Starting with the line with "U101 pin P1.4: FILT -> USER2" in the entries below and going on through the line with "TP104: none -> test point (RUN)", output every line exactly and nothing more. No pictures.

> EXTRACTED INFORMATION
※

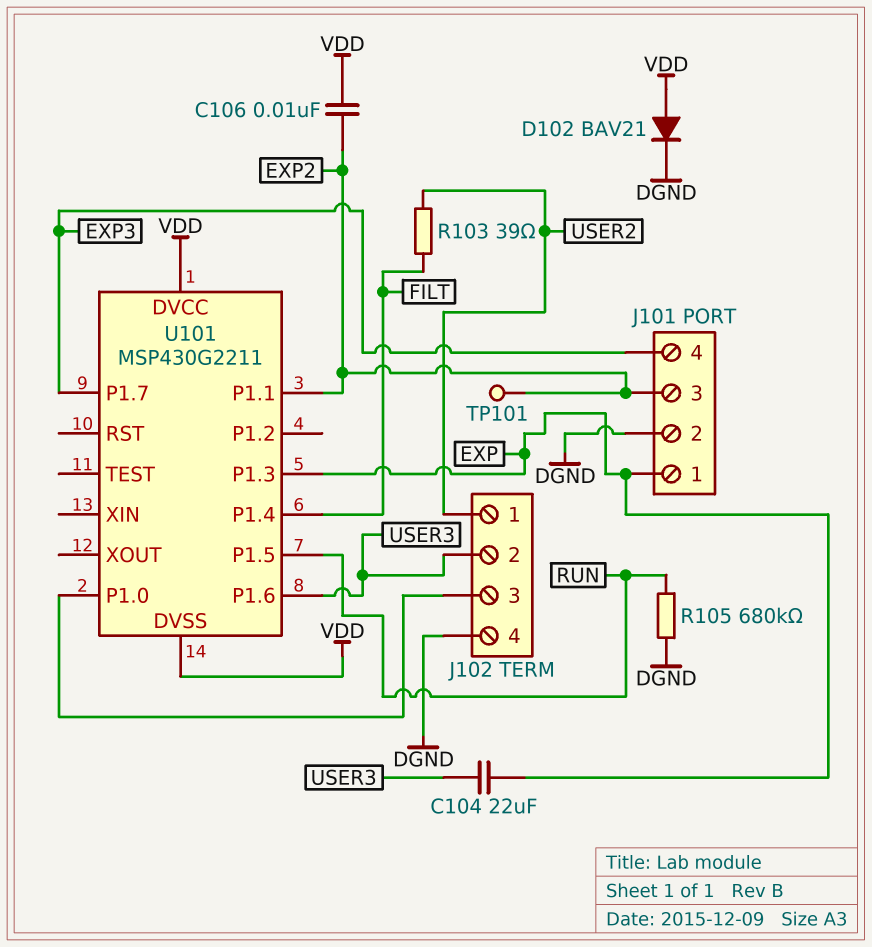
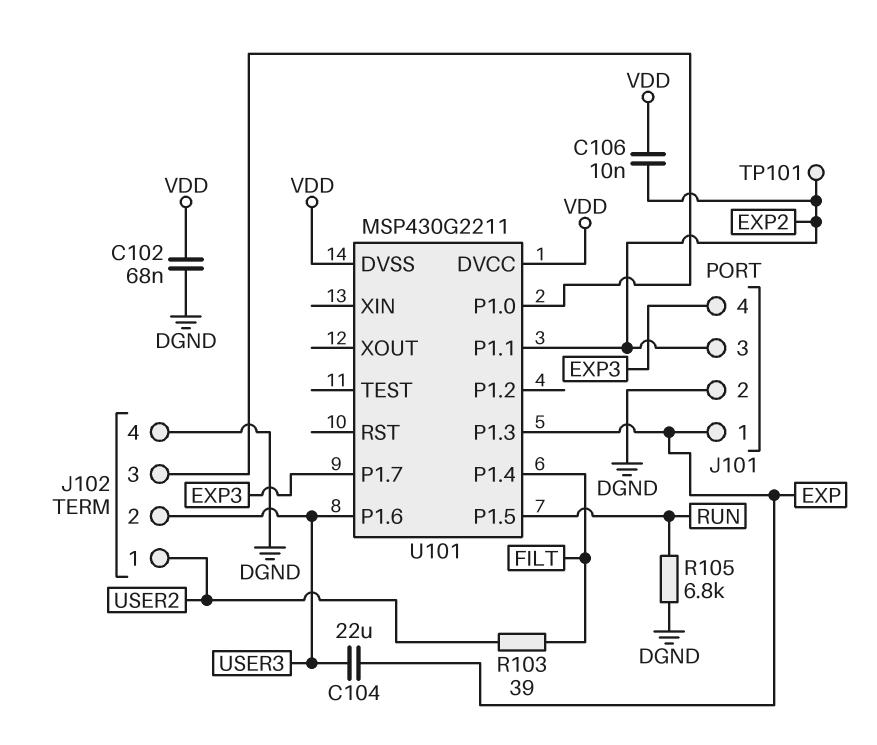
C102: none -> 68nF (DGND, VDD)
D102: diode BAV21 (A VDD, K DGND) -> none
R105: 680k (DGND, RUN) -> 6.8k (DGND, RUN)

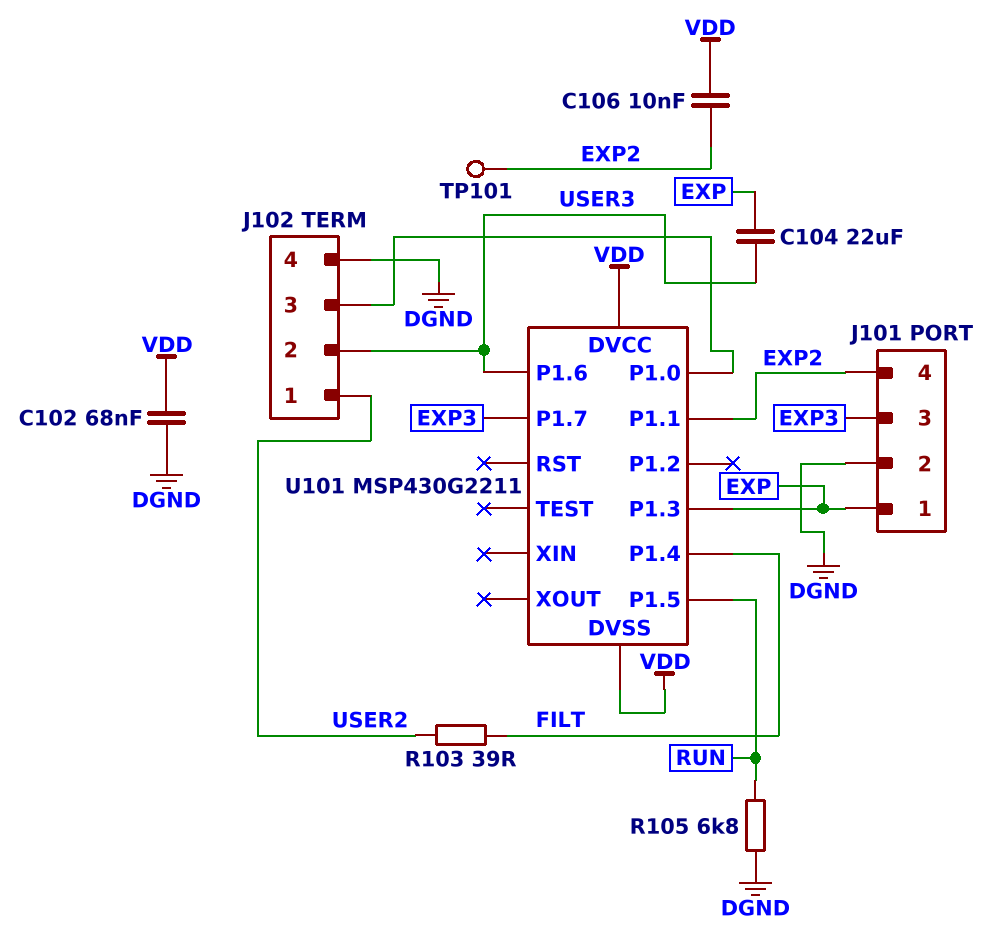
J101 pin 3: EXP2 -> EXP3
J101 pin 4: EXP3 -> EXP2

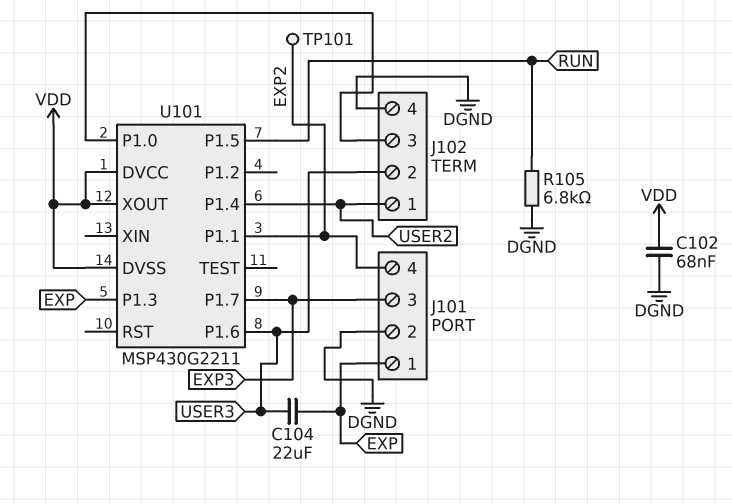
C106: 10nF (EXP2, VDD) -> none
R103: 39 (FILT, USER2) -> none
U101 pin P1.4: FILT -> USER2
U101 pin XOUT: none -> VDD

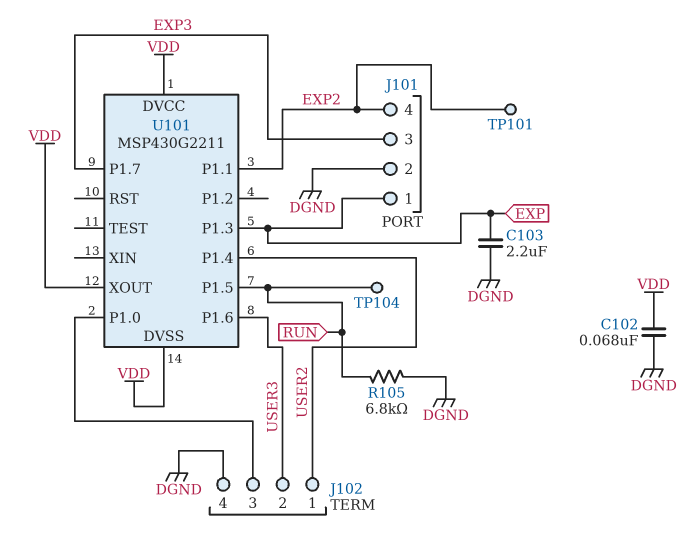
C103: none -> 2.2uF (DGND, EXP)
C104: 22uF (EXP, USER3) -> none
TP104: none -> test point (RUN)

※

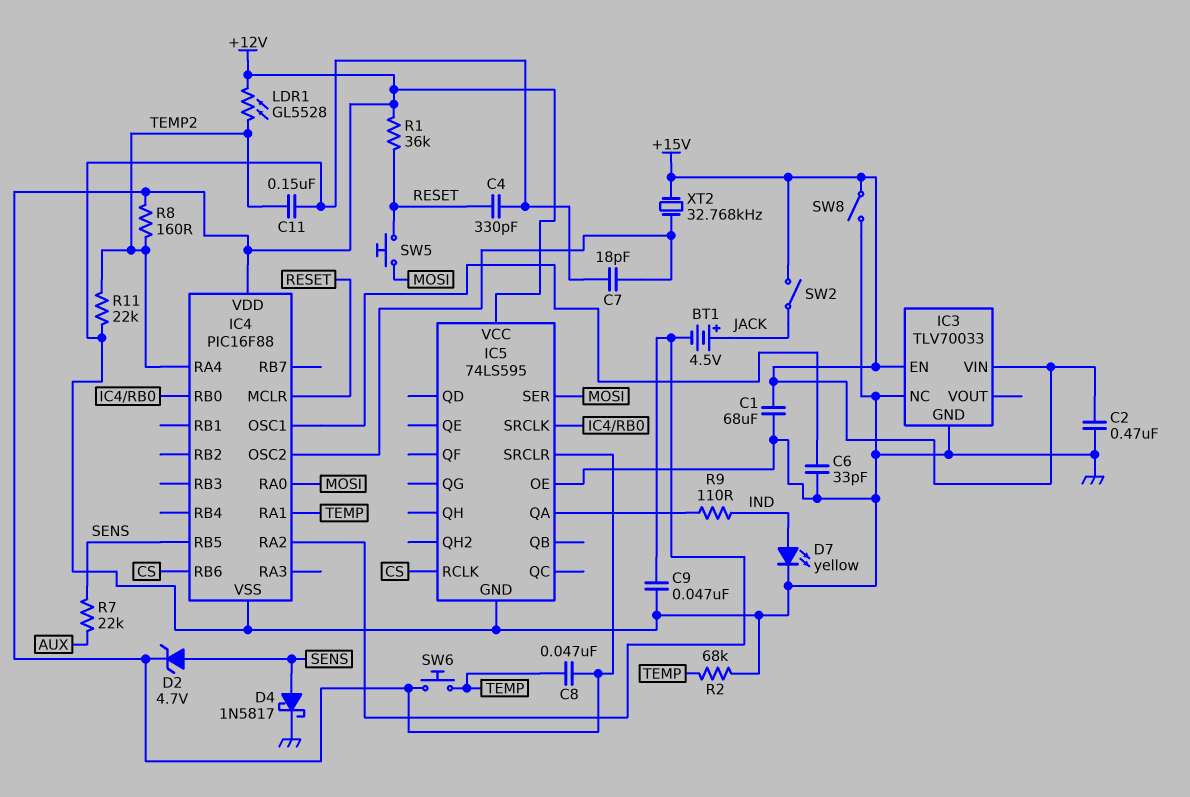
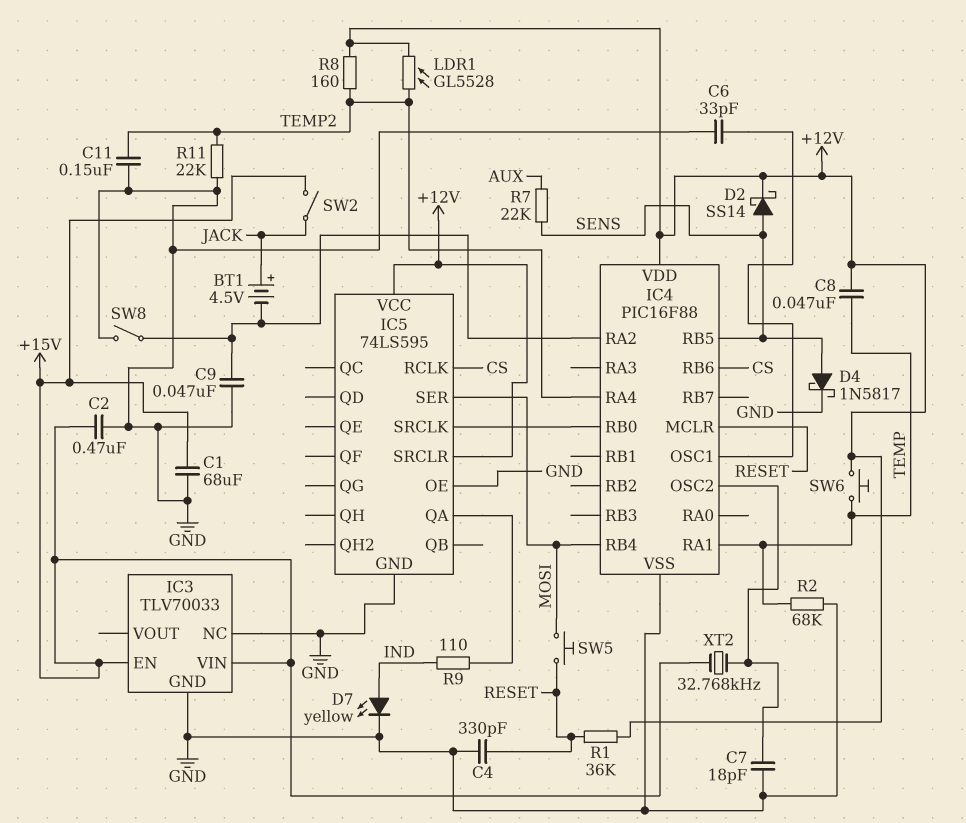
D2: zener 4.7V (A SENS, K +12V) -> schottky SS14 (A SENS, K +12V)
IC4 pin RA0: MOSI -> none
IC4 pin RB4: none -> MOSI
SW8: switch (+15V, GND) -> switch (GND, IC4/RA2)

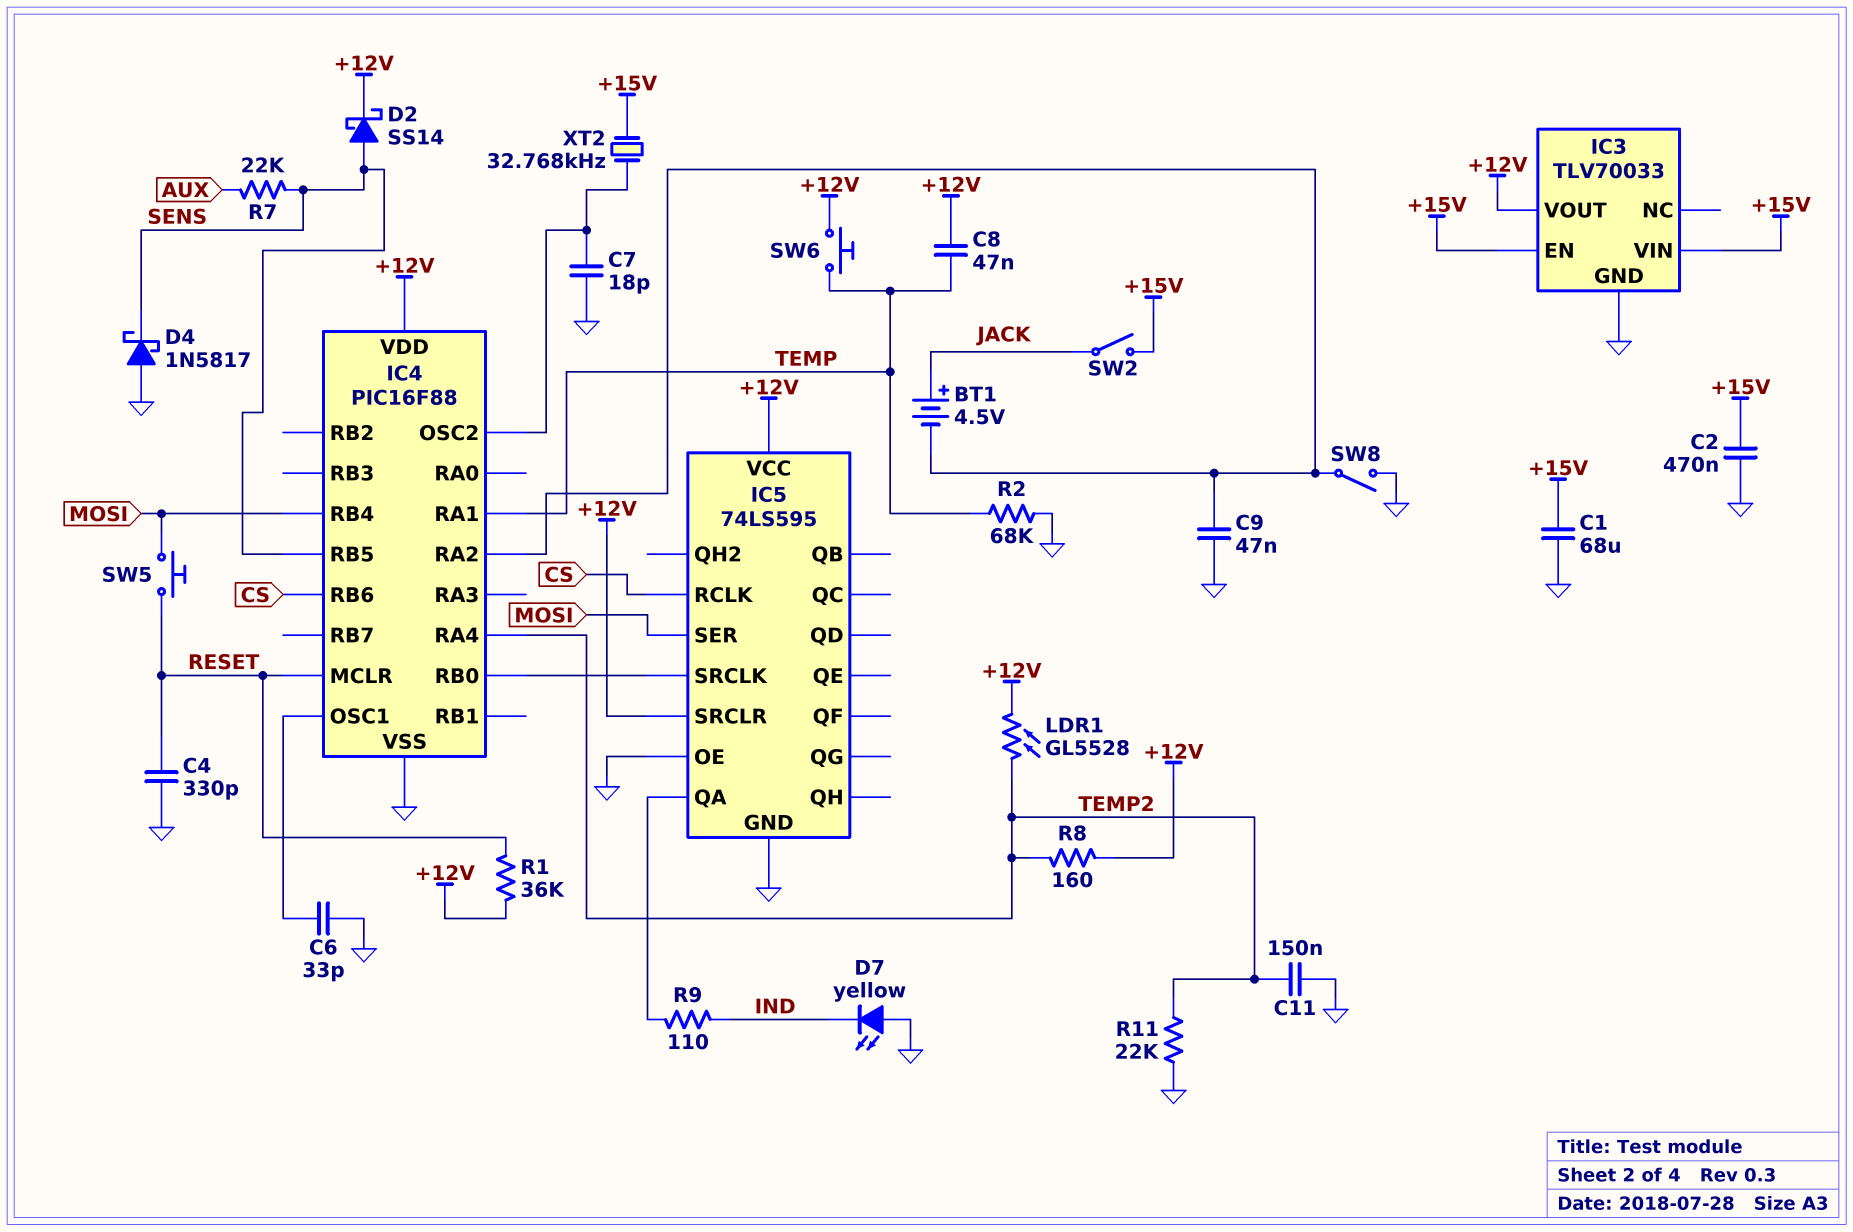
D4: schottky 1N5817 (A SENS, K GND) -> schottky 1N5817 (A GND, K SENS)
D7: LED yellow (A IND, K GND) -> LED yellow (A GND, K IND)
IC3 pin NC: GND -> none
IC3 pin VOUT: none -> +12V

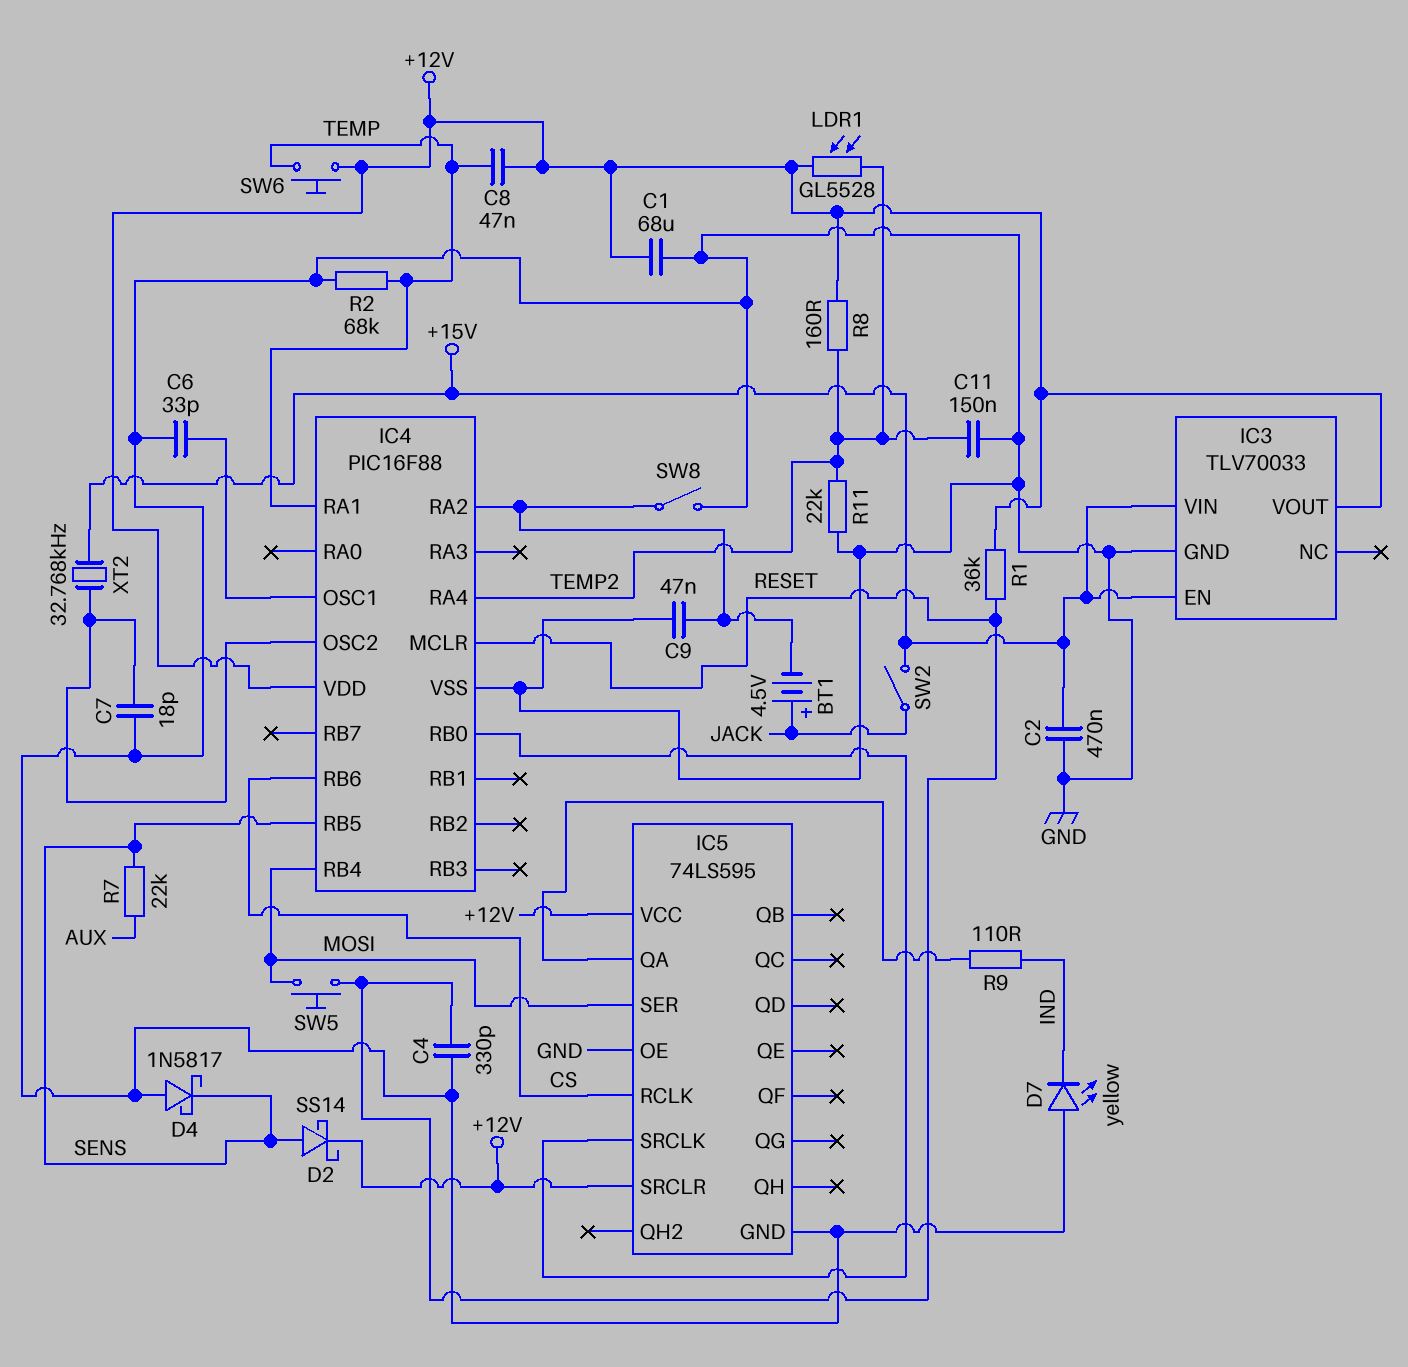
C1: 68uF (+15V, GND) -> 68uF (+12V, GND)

※

> RESPONSE TO THE TASK
U101 pin P1.4: FILT -> USER2
U101 pin XOUT: none -> VDD

C103: none -> 2.2uF (DGND, EXP)
C104: 22uF (EXP, USER3) -> none
TP104: none -> test point (RUN)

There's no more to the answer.